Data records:

· · · · · · ·

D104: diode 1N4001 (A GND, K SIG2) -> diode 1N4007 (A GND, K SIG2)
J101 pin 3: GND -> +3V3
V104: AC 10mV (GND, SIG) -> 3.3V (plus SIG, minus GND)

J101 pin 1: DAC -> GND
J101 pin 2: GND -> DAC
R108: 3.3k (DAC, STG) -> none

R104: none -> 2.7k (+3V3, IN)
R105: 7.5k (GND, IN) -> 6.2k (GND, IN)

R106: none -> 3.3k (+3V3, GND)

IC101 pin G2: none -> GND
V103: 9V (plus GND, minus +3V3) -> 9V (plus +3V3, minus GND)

· · · · · · ·

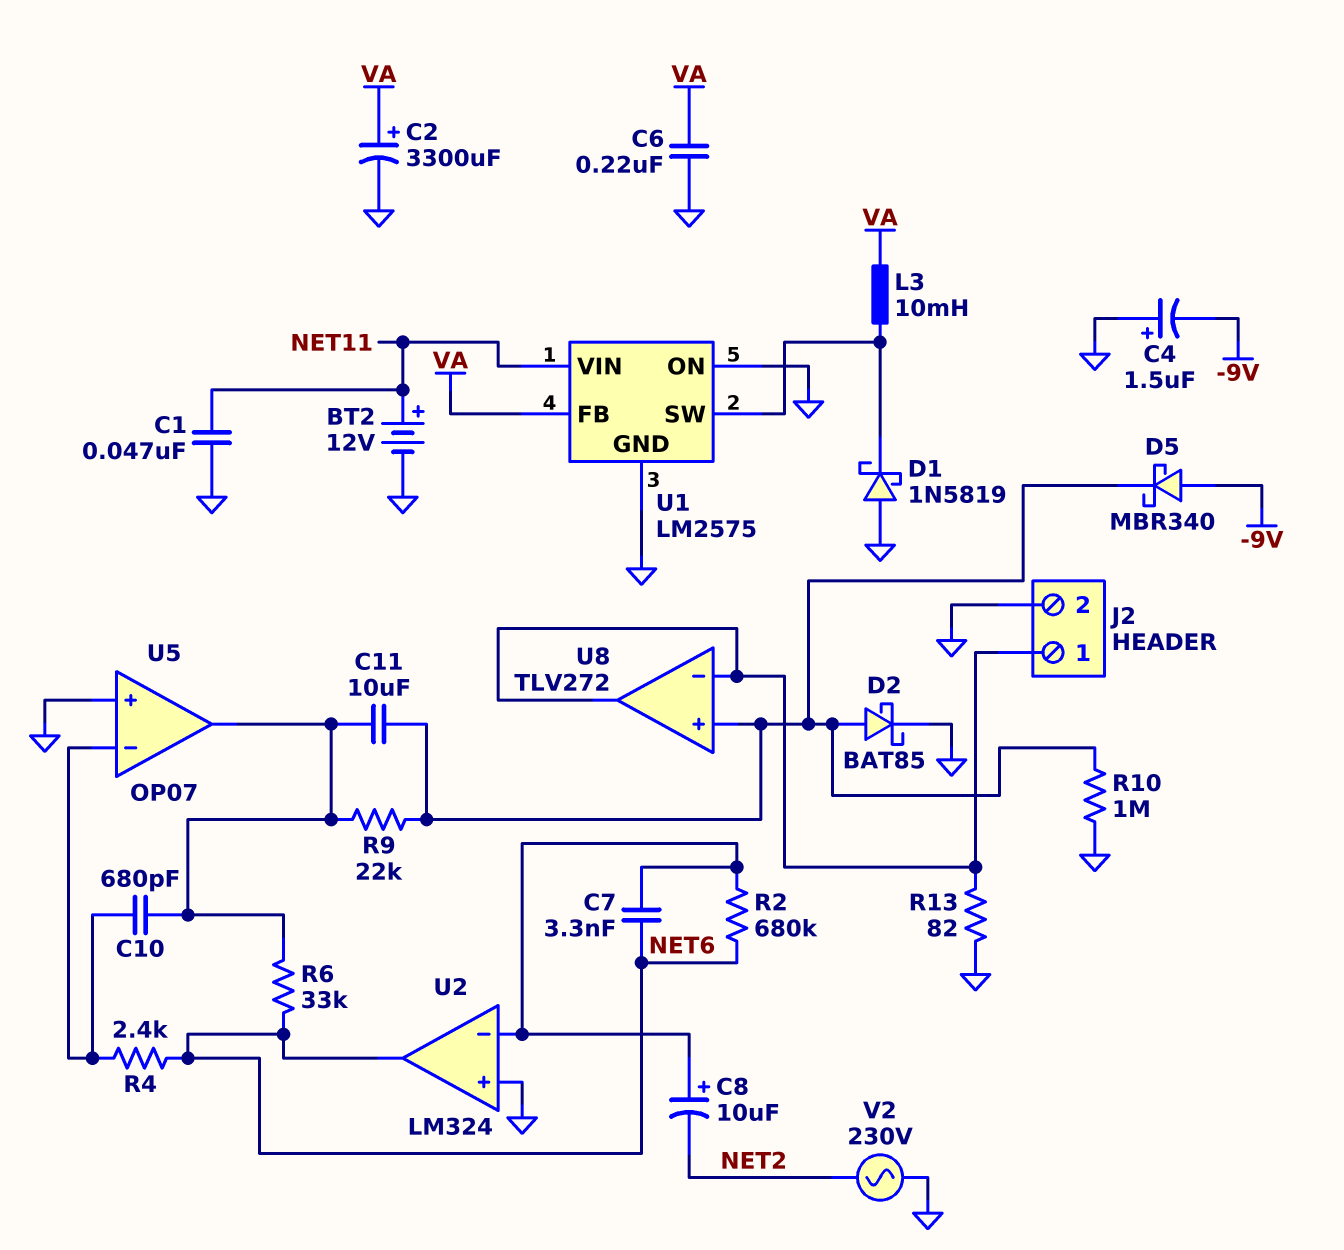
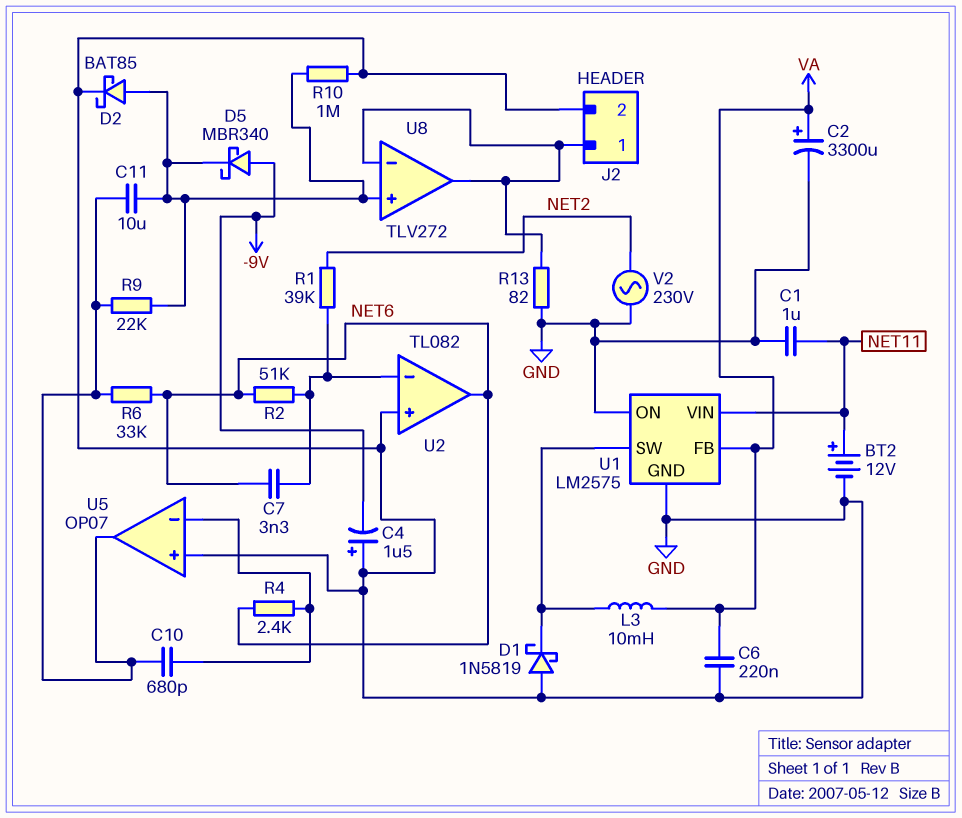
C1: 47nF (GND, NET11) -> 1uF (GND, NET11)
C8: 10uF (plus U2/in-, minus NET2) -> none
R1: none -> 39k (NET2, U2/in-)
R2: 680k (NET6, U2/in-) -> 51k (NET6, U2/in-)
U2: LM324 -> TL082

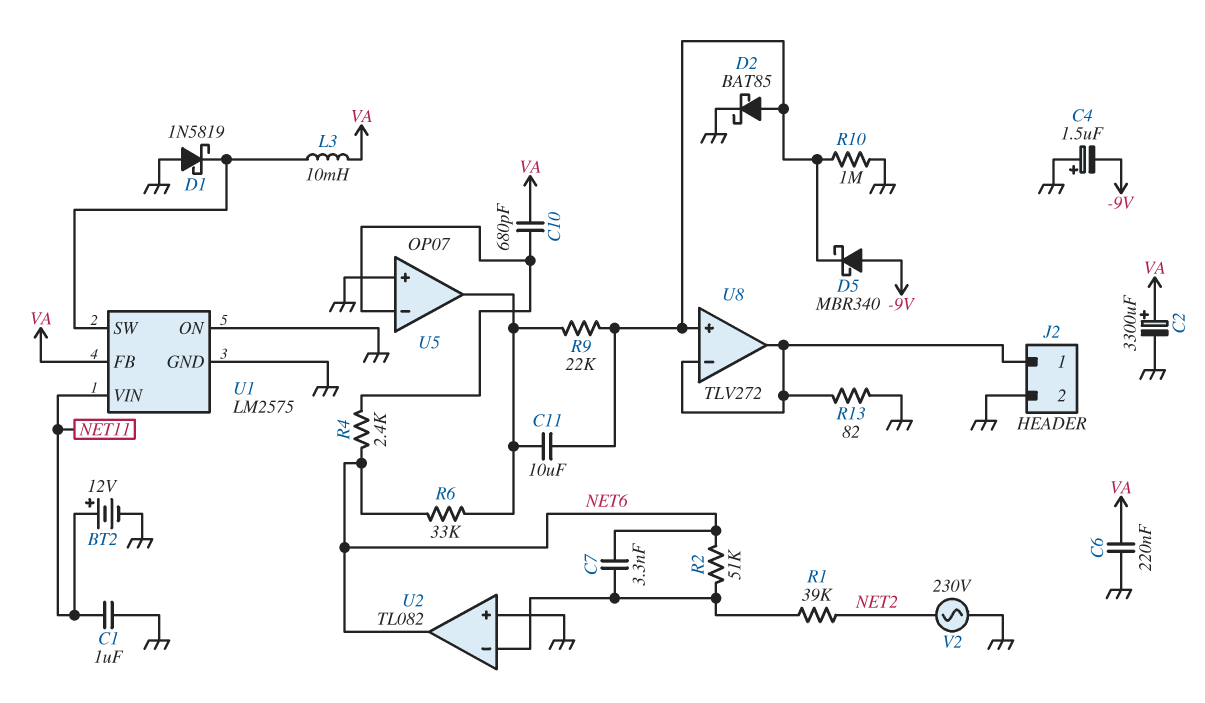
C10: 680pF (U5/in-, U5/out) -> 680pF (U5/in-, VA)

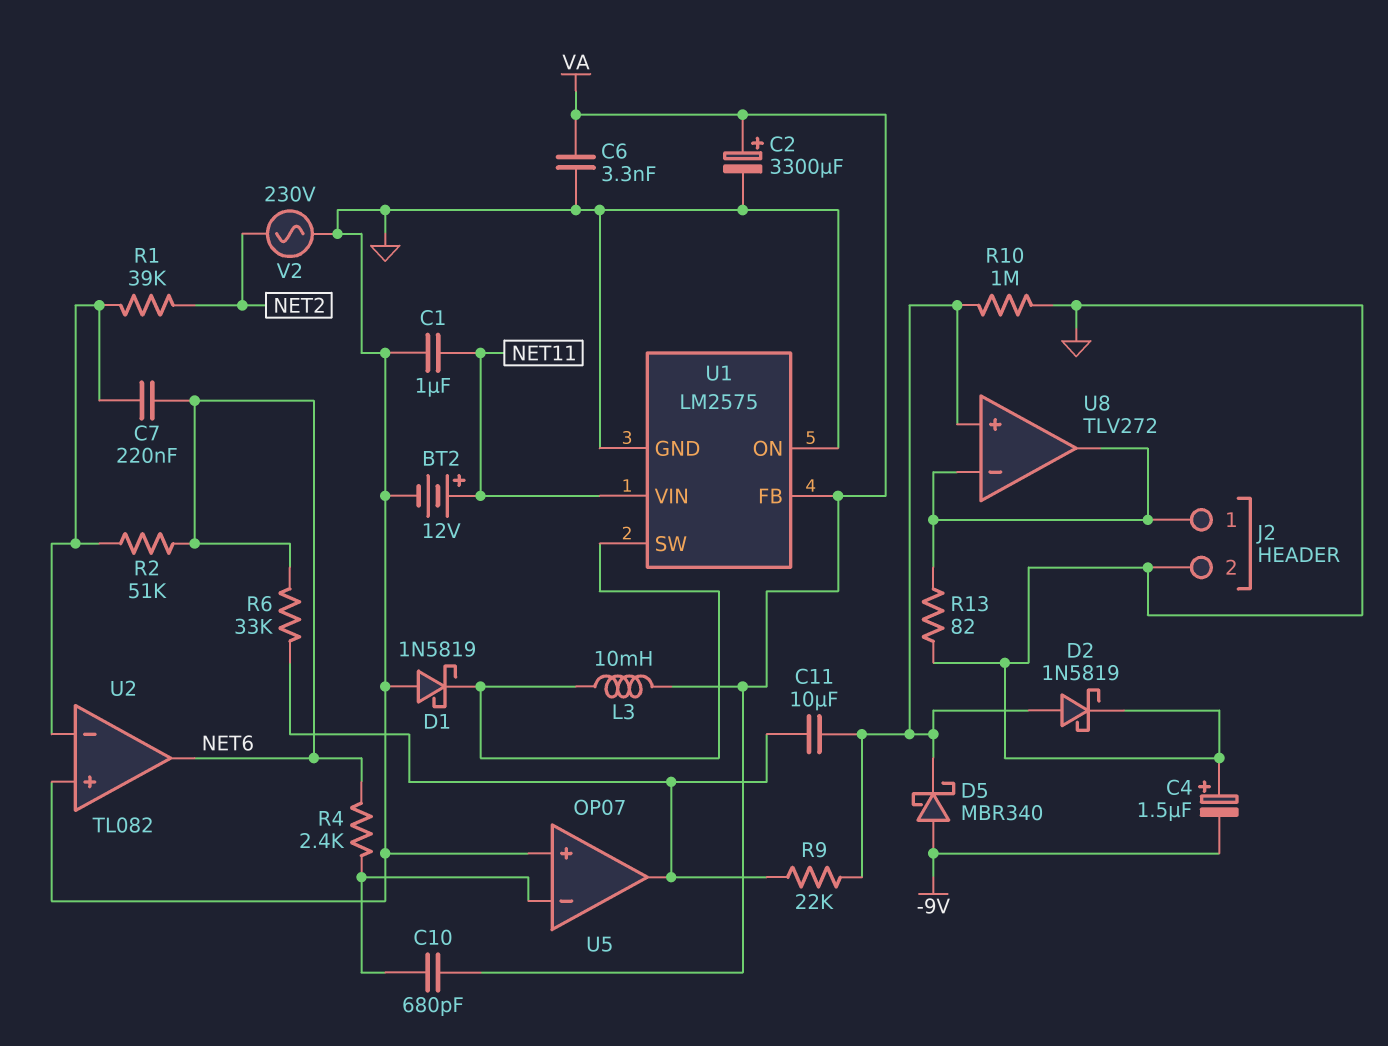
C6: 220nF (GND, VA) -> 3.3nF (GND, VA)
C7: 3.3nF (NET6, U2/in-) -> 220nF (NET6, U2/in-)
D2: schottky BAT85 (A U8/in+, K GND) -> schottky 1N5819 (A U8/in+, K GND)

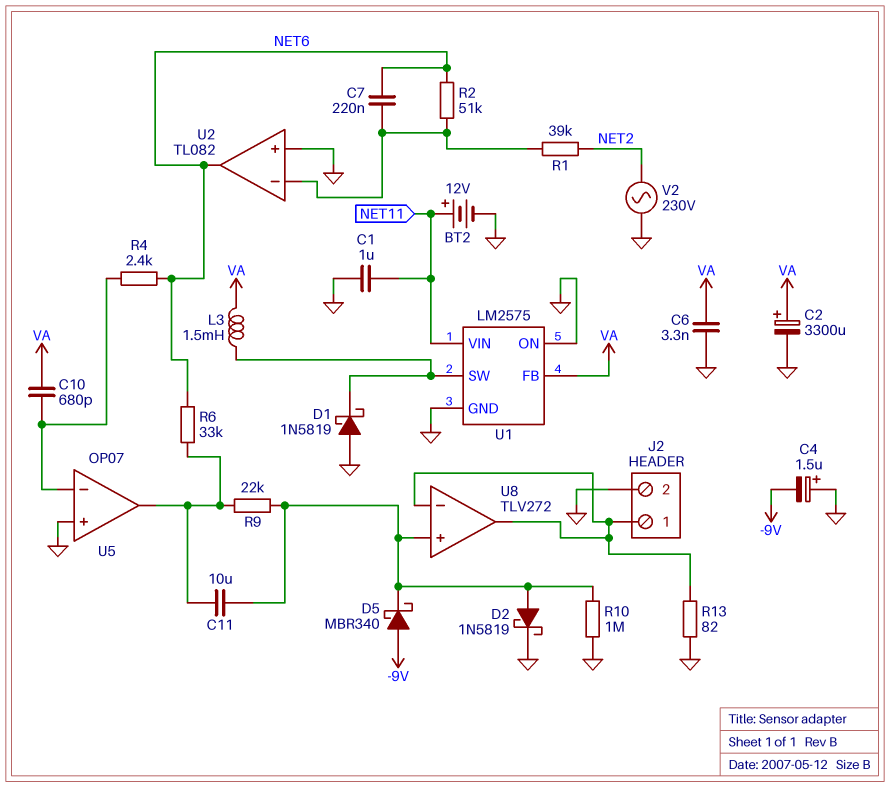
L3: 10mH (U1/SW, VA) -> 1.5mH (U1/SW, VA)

· · · · · · ·

● **Task to carry out**
Look above for the line with "C7: 3.3nF (NET6, U2/in-)" and the line with "L3: 10mH (U1/SW, VA) -> 1.5mH (U1/SW, VA)". Copy them and every line between, exactly, but no pictures.

● **Answer space**
C7: 3.3nF (NET6, U2/in-) -> 220nF (NET6, U2/in-)
D2: schottky BAT85 (A U8/in+, K GND) -> schottky 1N5819 (A U8/in+, K GND)

L3: 10mH (U1/SW, VA) -> 1.5mH (U1/SW, VA)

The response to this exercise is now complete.